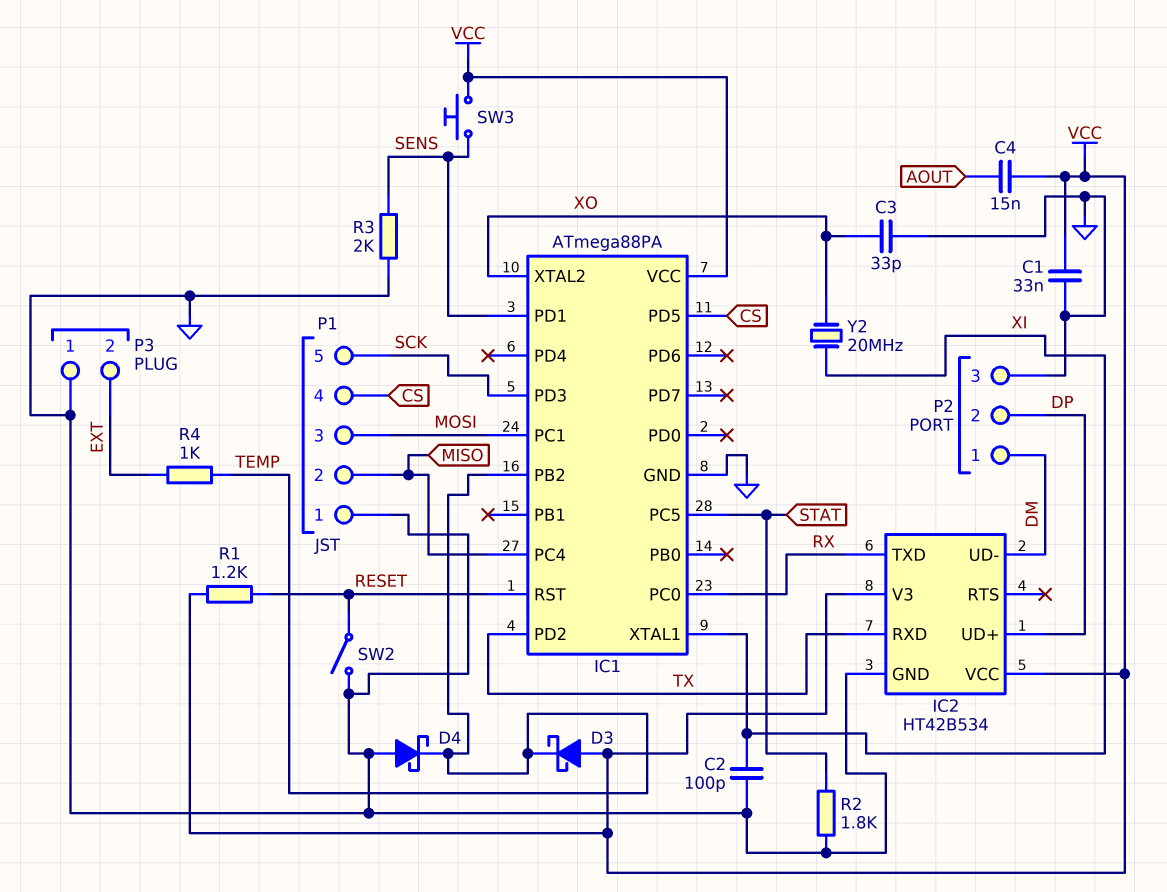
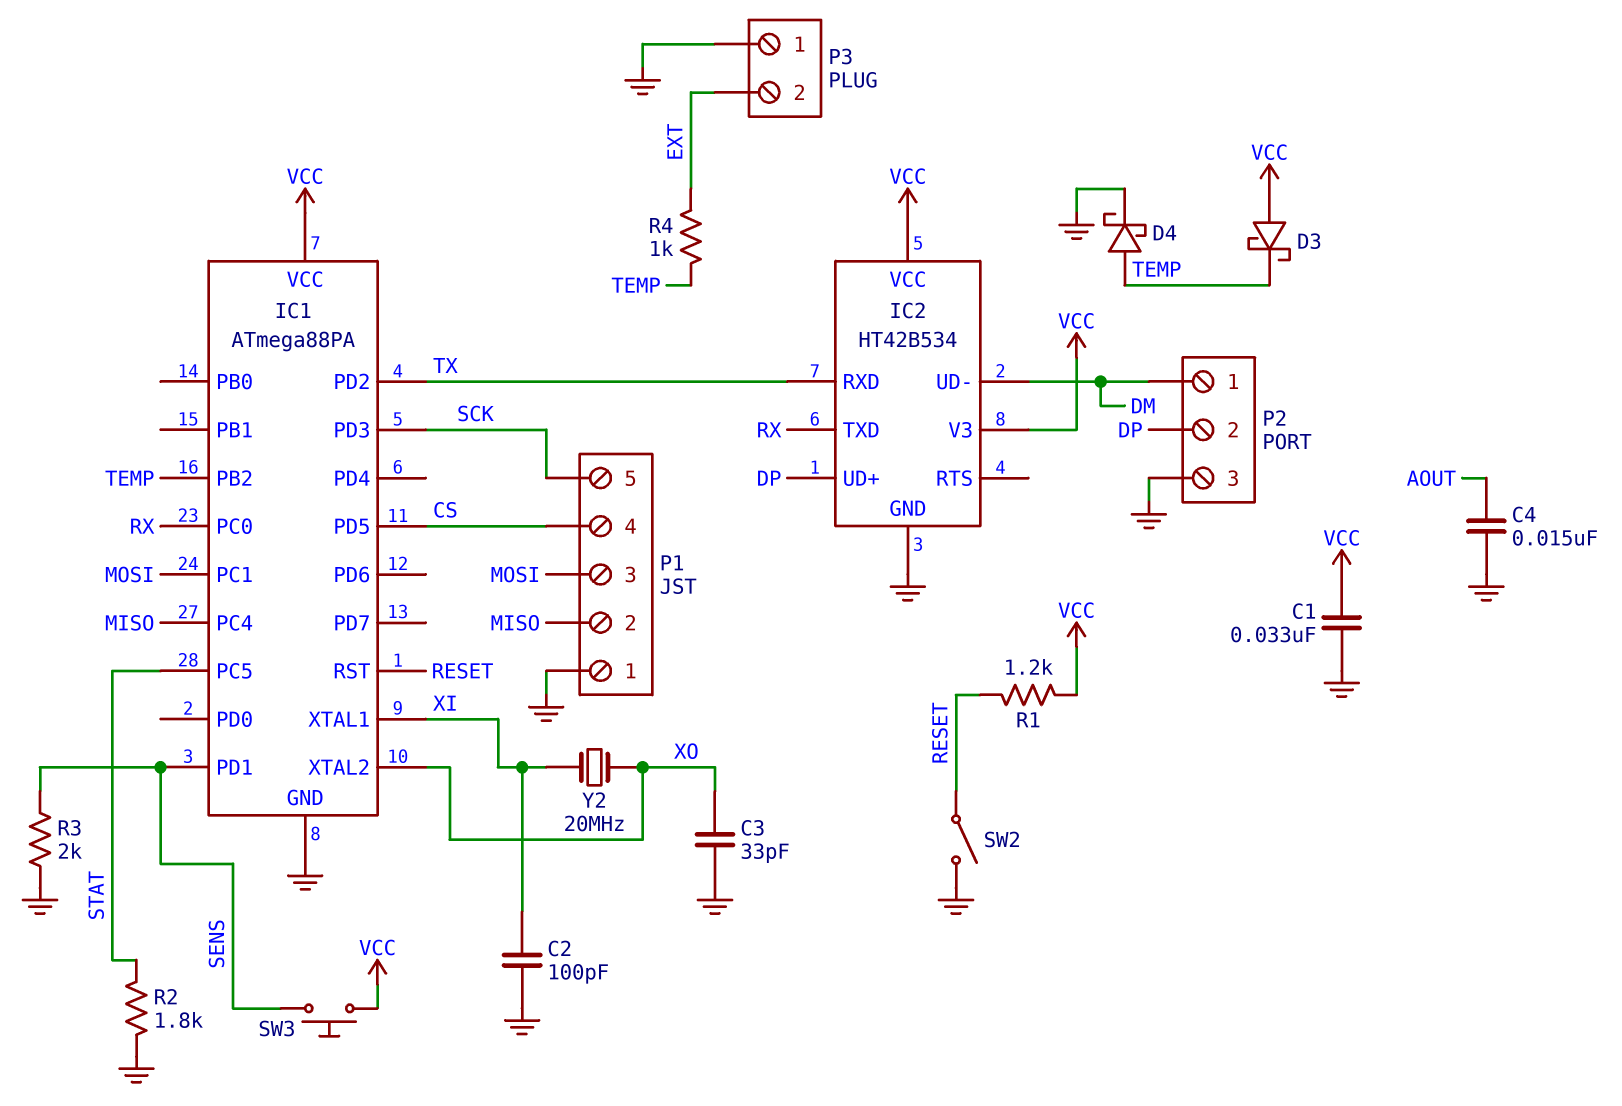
C4: 15nF (AOUT, VCC) -> 15nF (AOUT, GND)
D4: schottky (A GND, K TEMP) -> schottky (A TEMP, K GND)

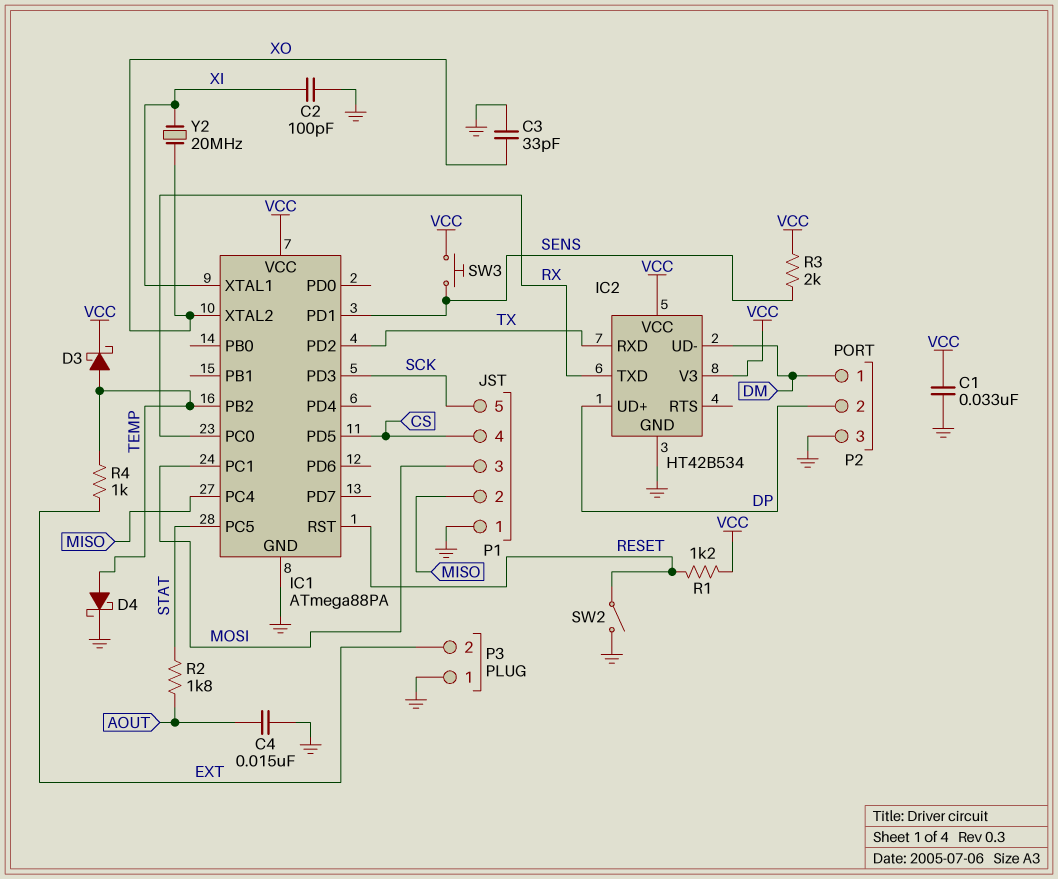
D3: schottky (A VCC, K TEMP) -> schottky (A TEMP, K VCC)
R2: 1.8k (GND, STAT) -> 1.8k (AOUT, STAT)
R3: 2k (GND, SENS) -> 2k (SENS, VCC)

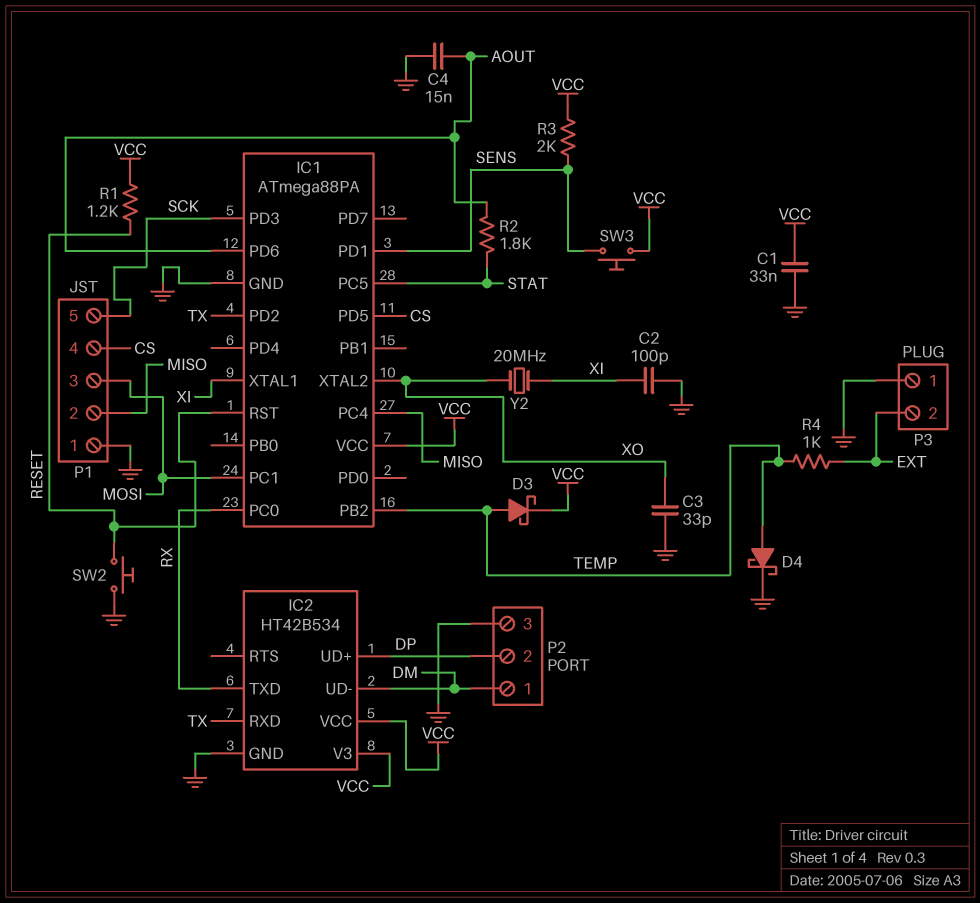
IC1 pin PD6: none -> AOUT
SW2: switch (GND, RESET) -> button (GND, RESET)

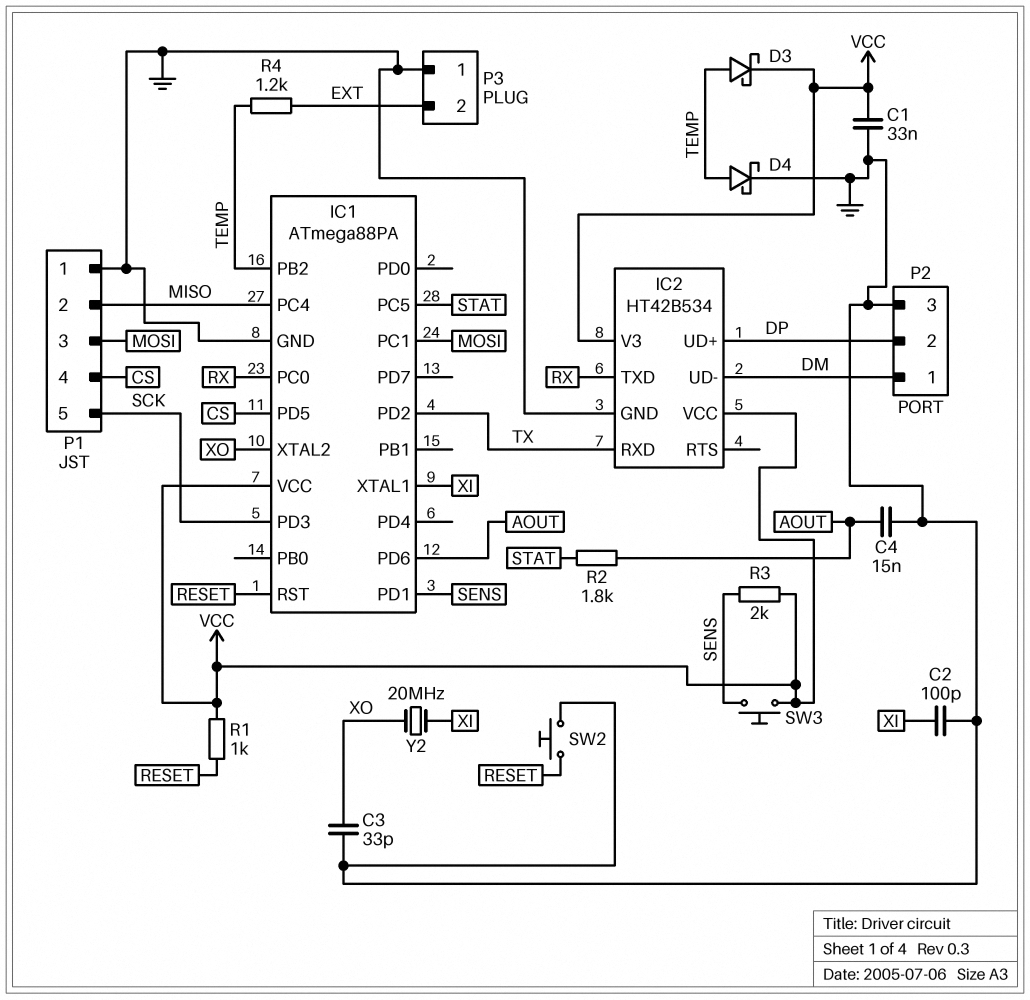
R1: 1.2k (RESET, VCC) -> 1k (RESET, VCC)
R4: 1k (EXT, TEMP) -> 1.2k (EXT, TEMP)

======

> [Work to be completed]: Go through the records and show every line with the string "AOUT" in it.

> [Written response]:
C4: 15nF (AOUT, VCC) -> 15nF (AOUT, GND)
R2: 1.8k (GND, STAT) -> 1.8k (AOUT, STAT)
IC1 pin PD6: none -> AOUT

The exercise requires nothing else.